### MATERIAL PROVIDED
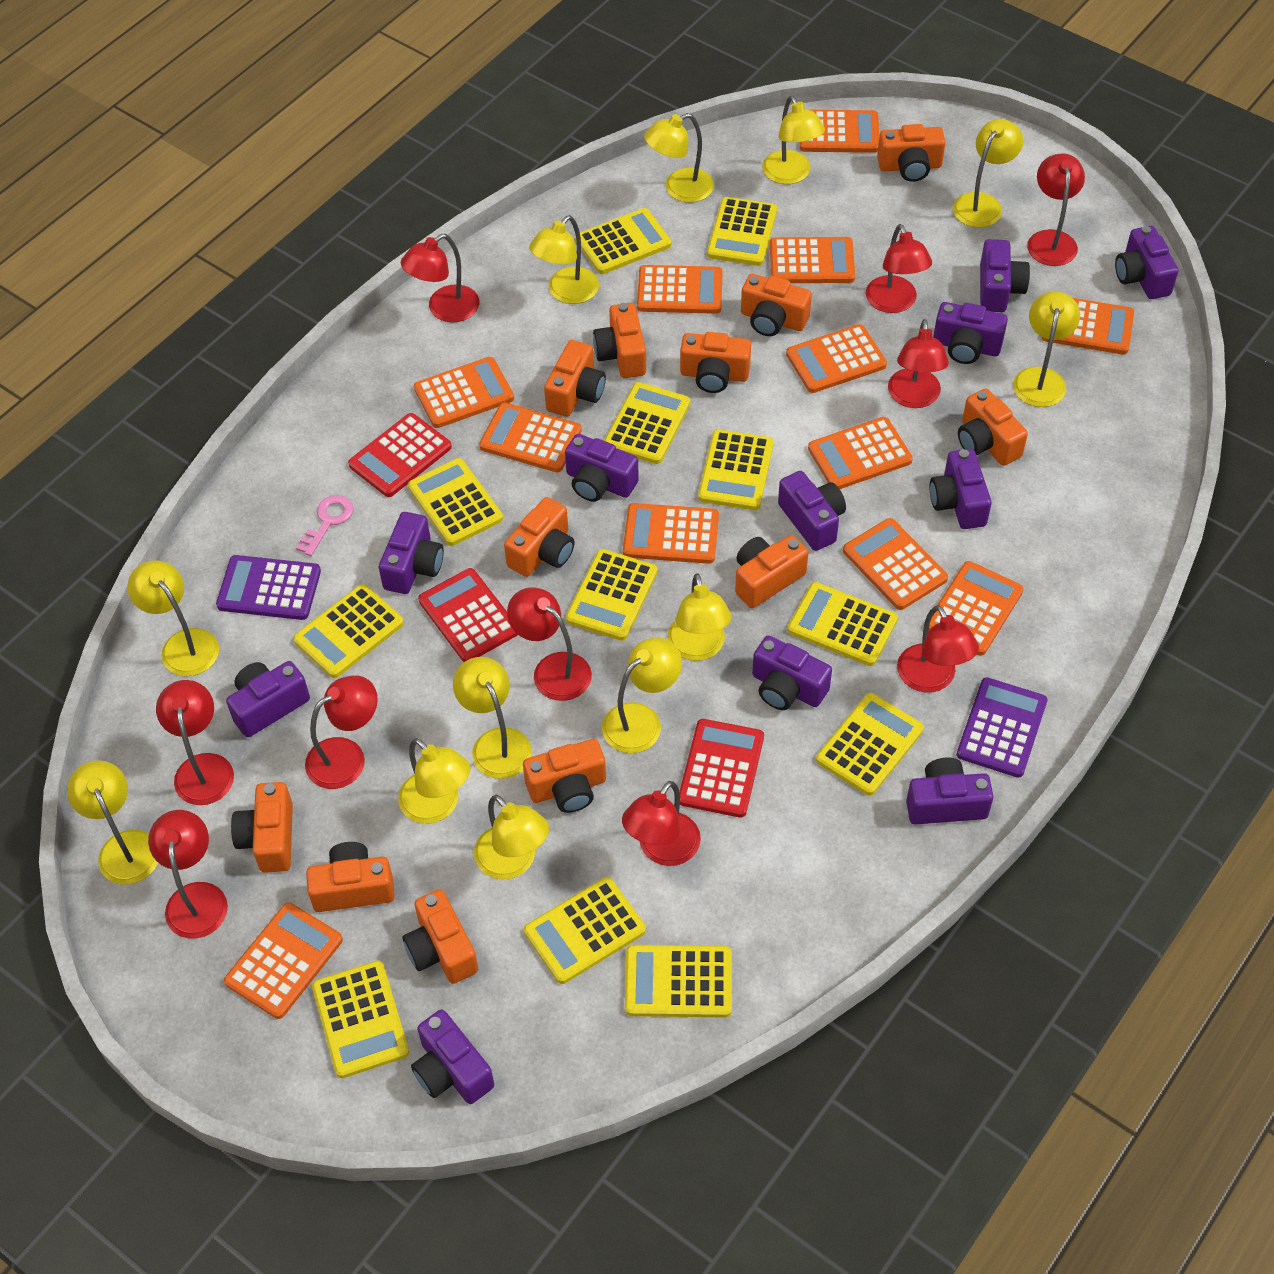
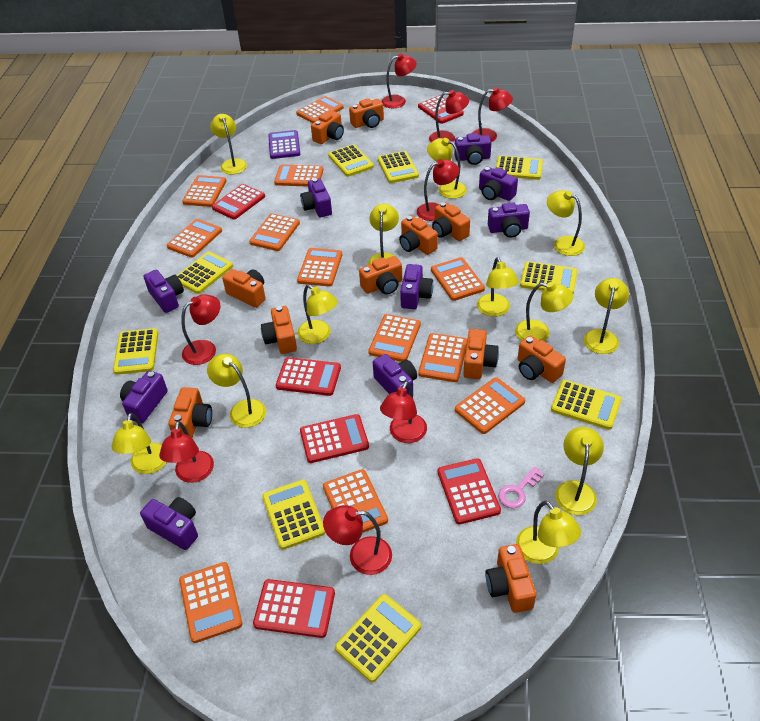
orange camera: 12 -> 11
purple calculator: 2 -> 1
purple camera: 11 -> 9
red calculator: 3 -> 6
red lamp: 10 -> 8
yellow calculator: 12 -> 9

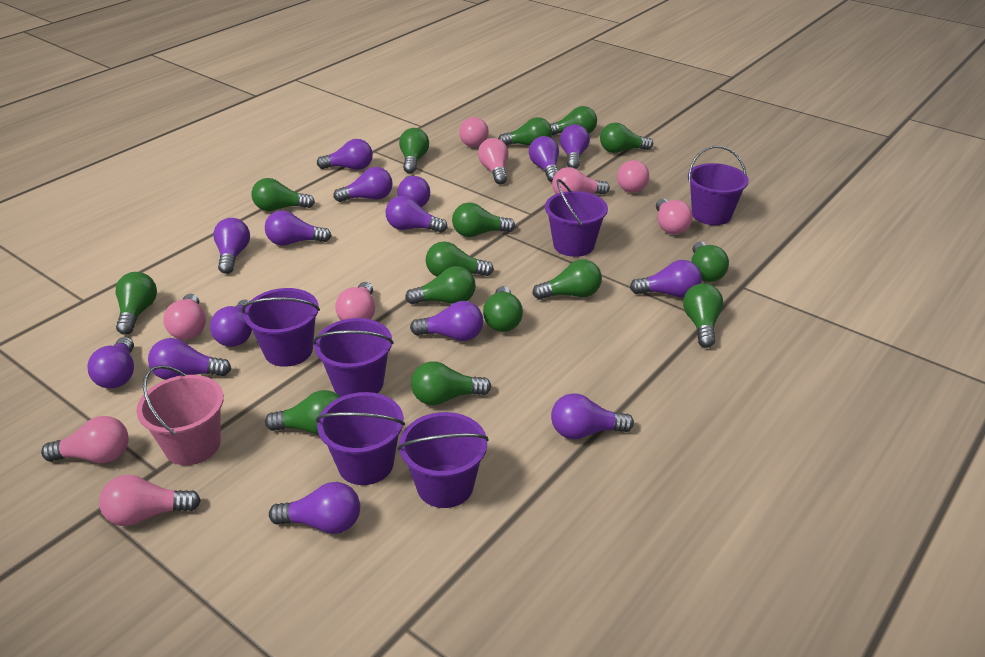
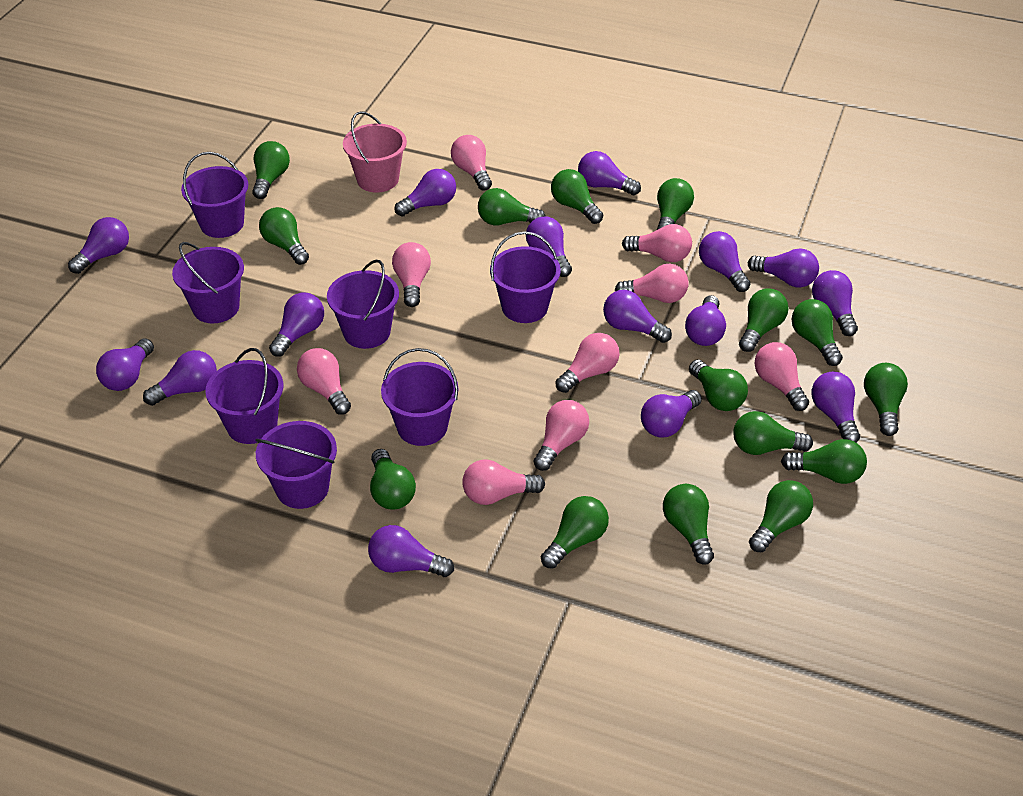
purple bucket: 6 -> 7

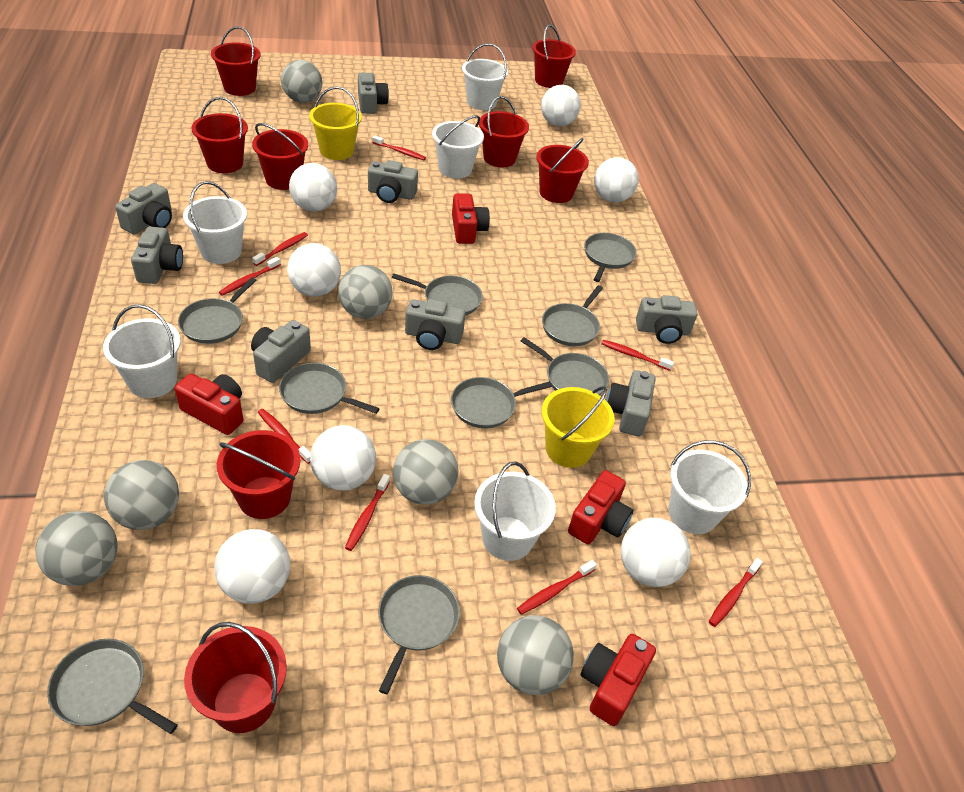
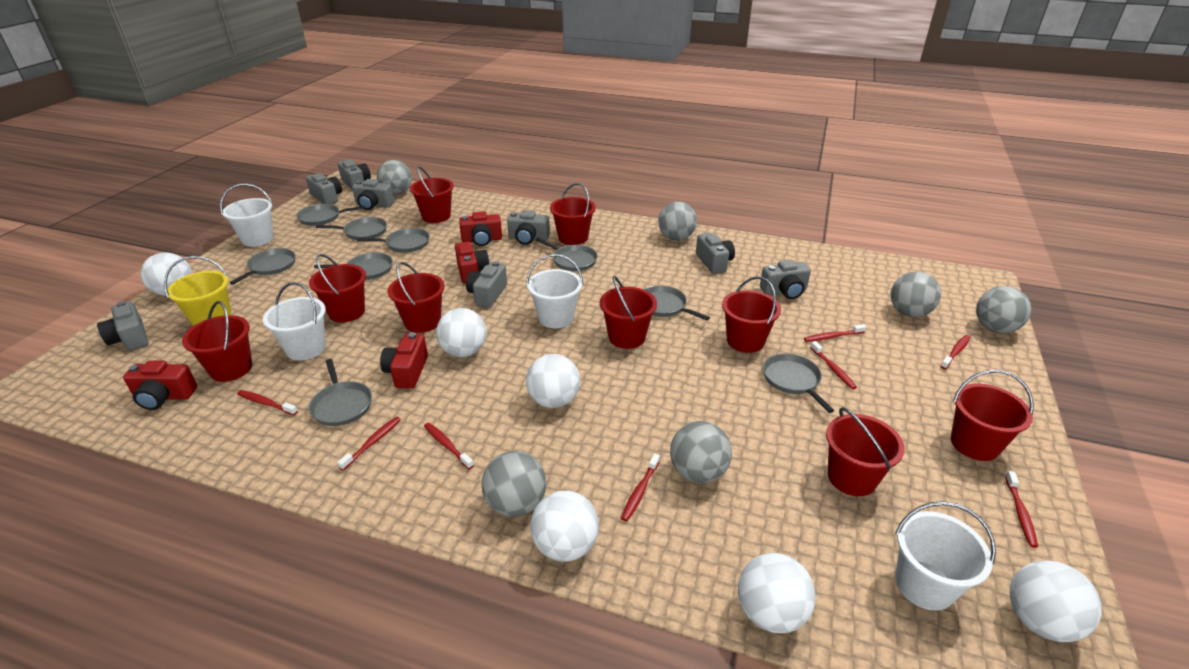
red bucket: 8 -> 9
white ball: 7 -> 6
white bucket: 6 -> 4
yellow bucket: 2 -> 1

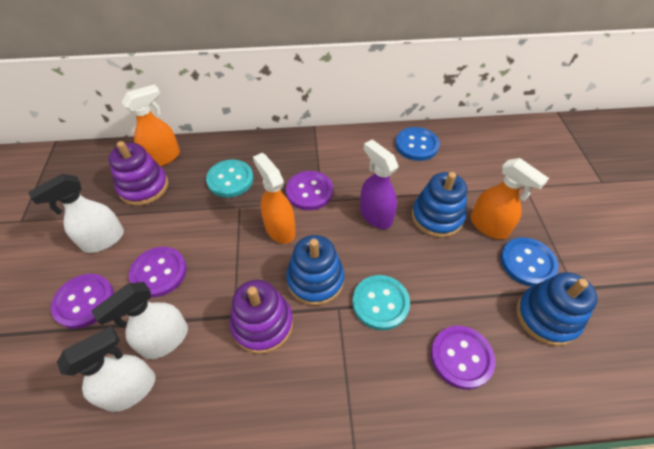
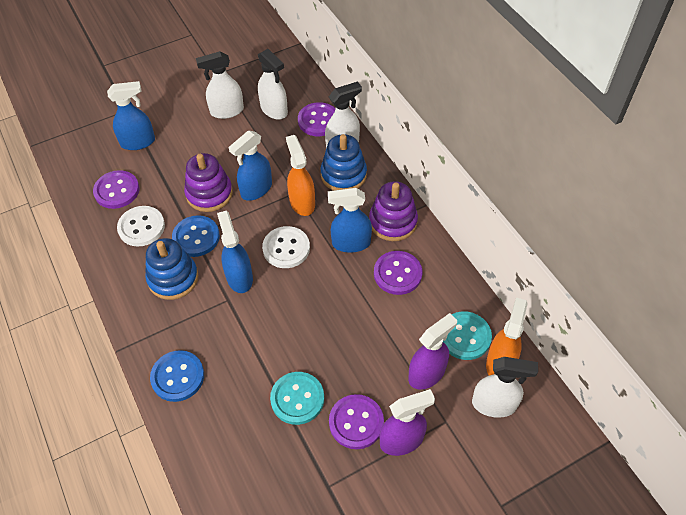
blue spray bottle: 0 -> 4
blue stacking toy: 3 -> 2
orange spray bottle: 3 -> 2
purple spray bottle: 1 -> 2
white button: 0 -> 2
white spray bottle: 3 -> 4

### ASSIGNED TASK
Reproduce each line of the records in which the word "calculator" appears.

### EXPECTED ANSWER
purple calculator: 2 -> 1
red calculator: 3 -> 6
yellow calculator: 12 -> 9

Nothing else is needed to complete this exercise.